▶ **The data**:
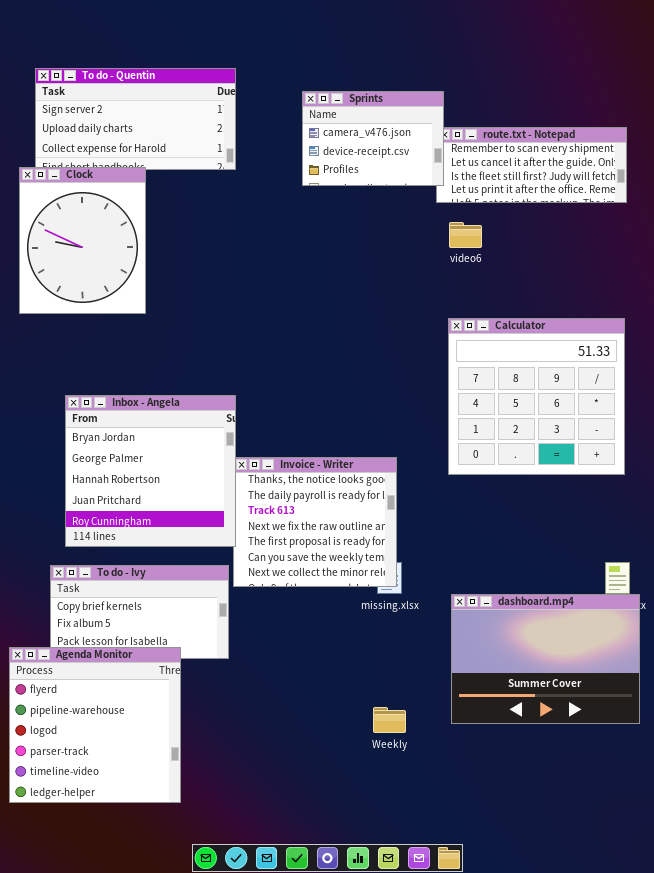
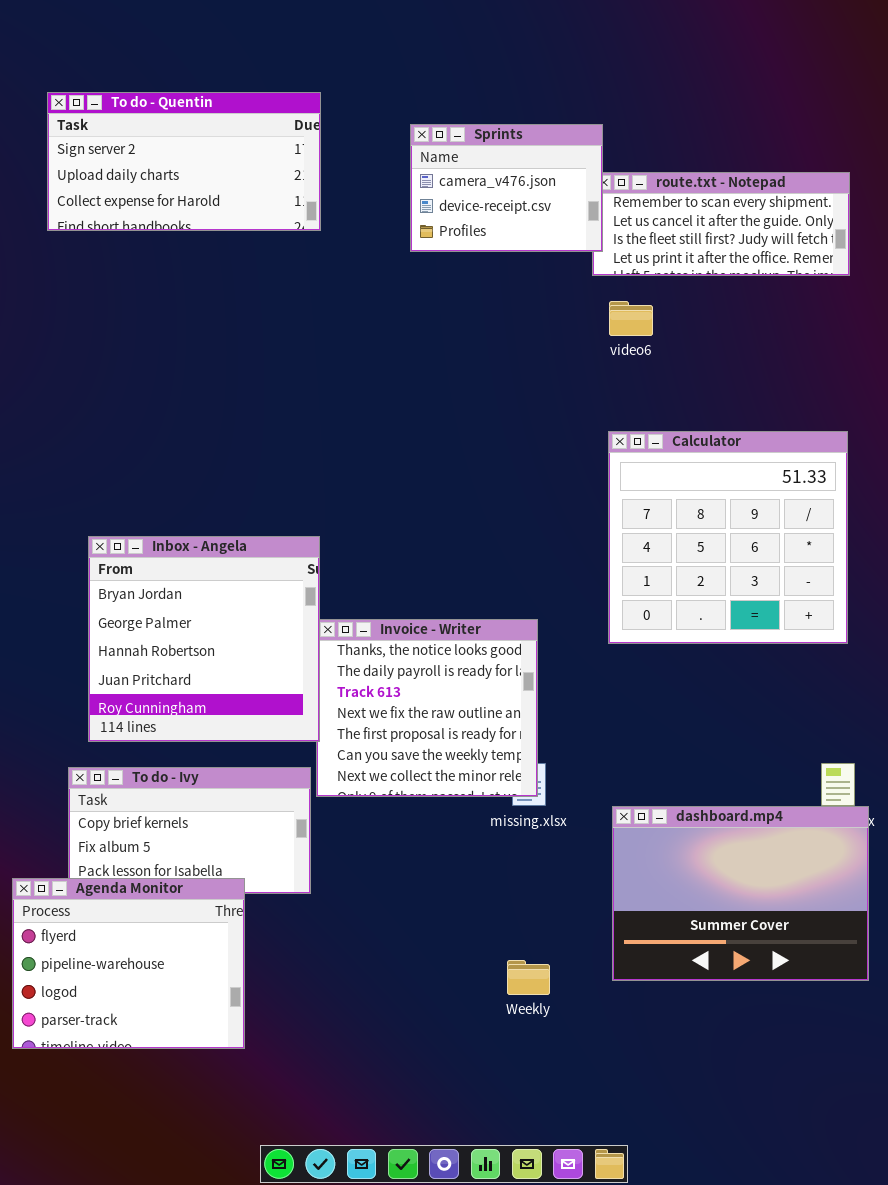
Clock: [19,167,146,314] -> none, closed
Agenda Monitor: [9,647,181,803] -> [12,878,245,1049], resized

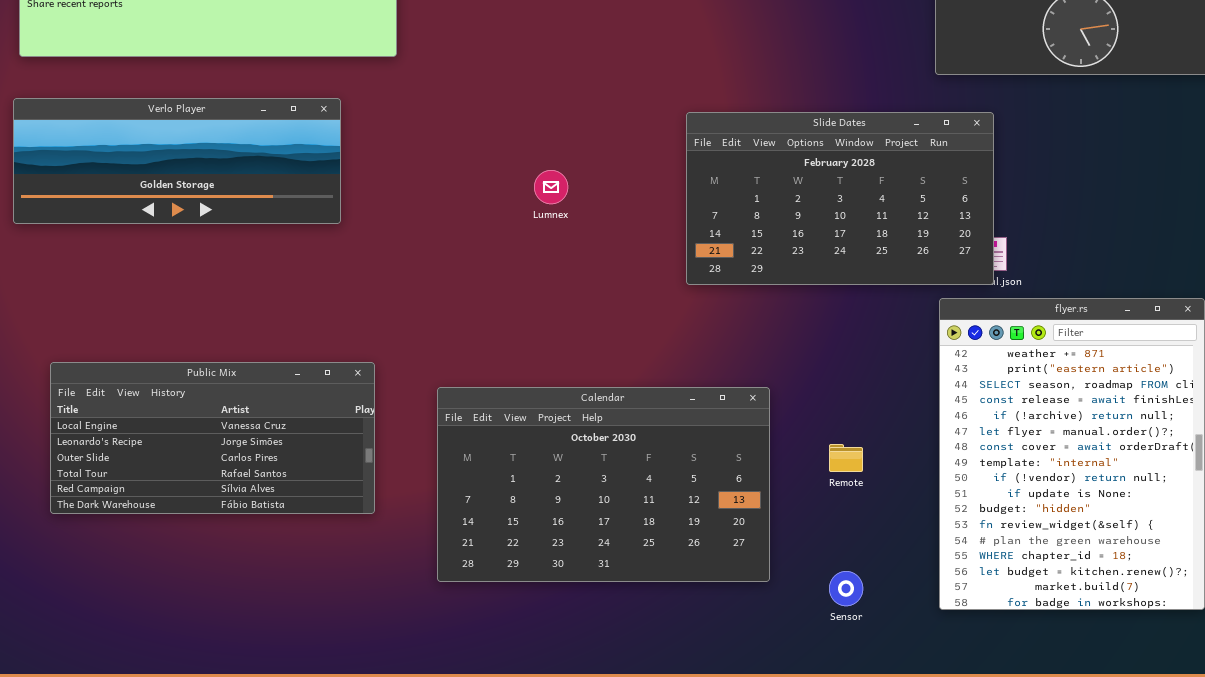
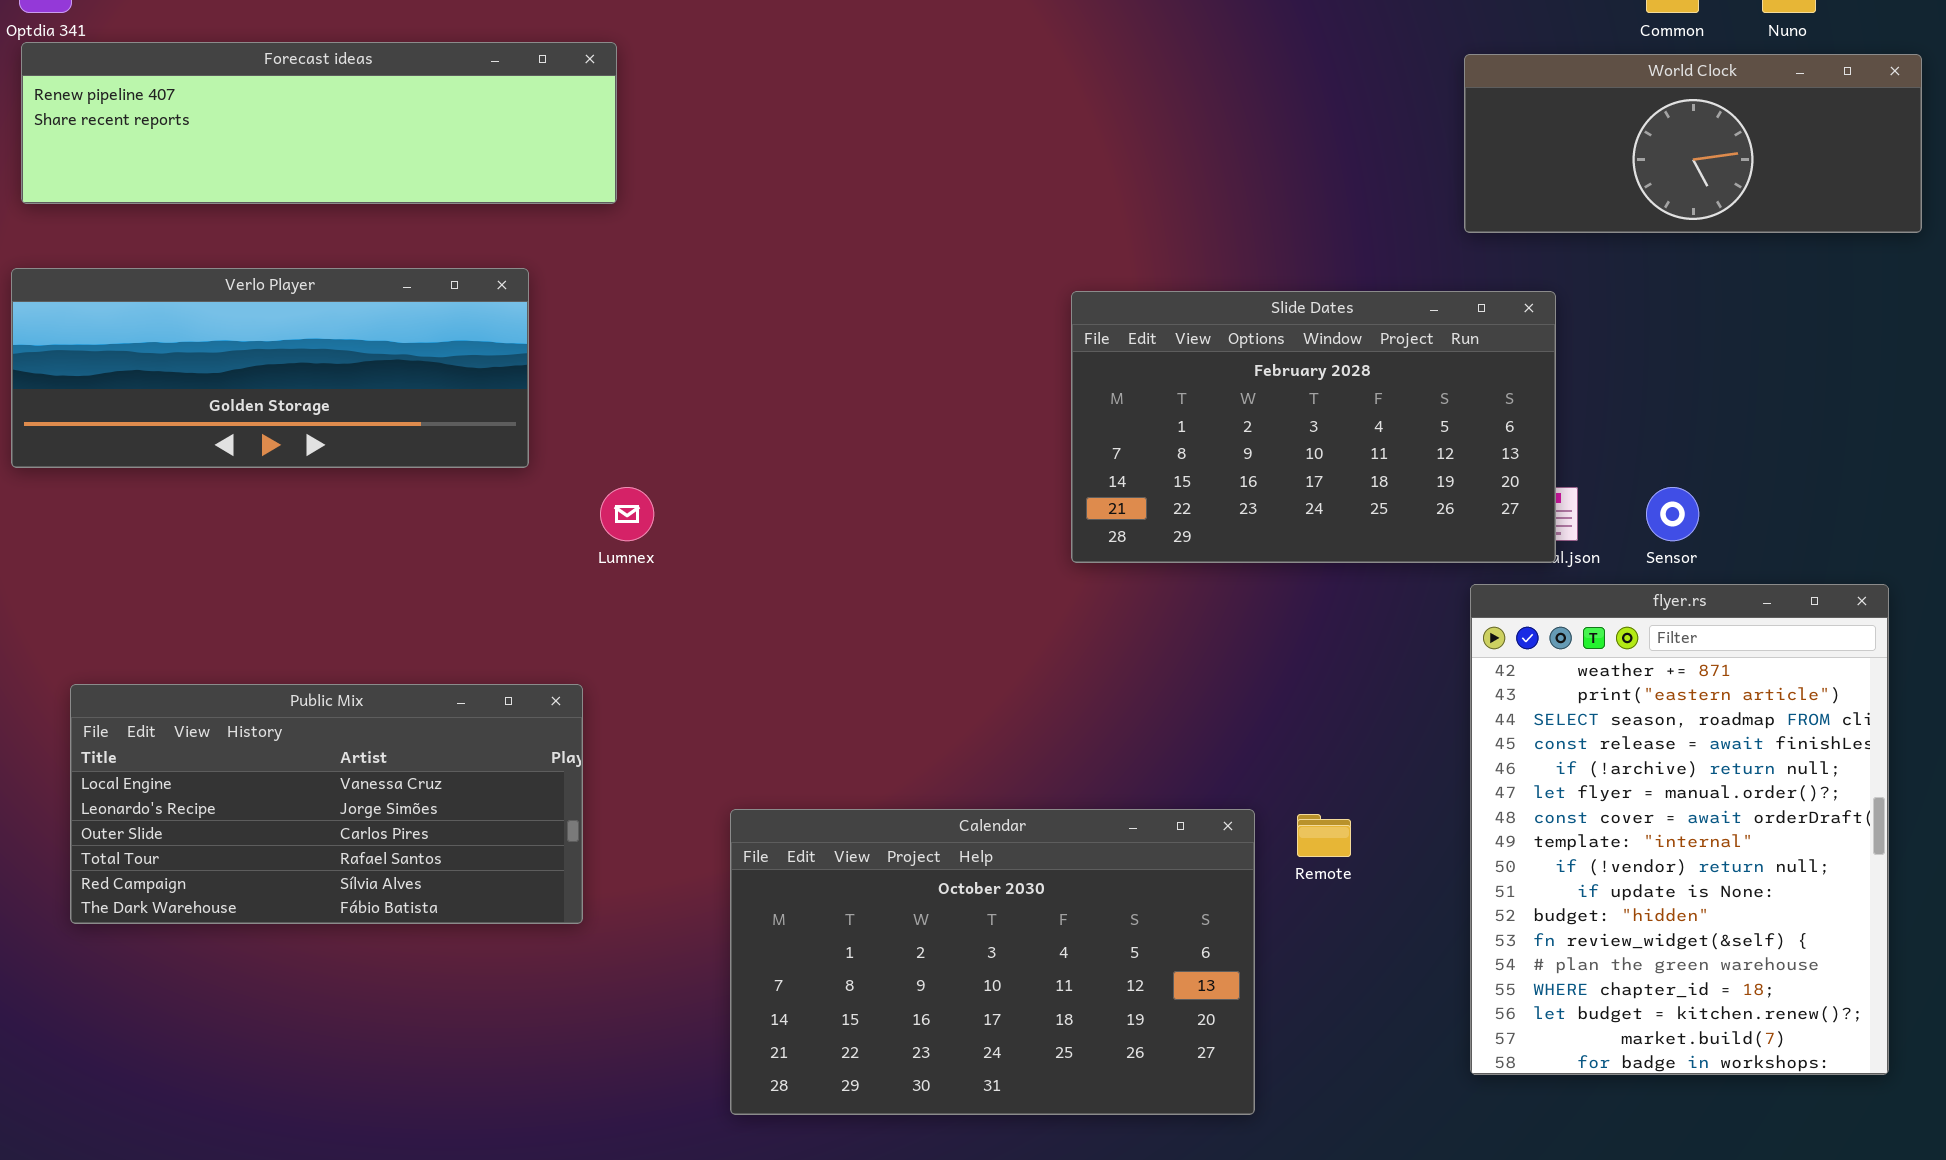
Lumnex: [534,170,568,204] -> [600,487,654,541], moved
Calendar: [437,387,770,582] -> [730,809,1255,1115], moved
Sensor: [829,571,863,606] -> [1646,487,1699,541], moved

▶ **The problem**: Write out the whole listing exactly, and drop the pictures.

▶ **Exercise result**:
Clock: [19,167,146,314] -> none, closed
Agenda Monitor: [9,647,181,803] -> [12,878,245,1049], resized

Lumnex: [534,170,568,204] -> [600,487,654,541], moved
Calendar: [437,387,770,582] -> [730,809,1255,1115], moved
Sensor: [829,571,863,606] -> [1646,487,1699,541], moved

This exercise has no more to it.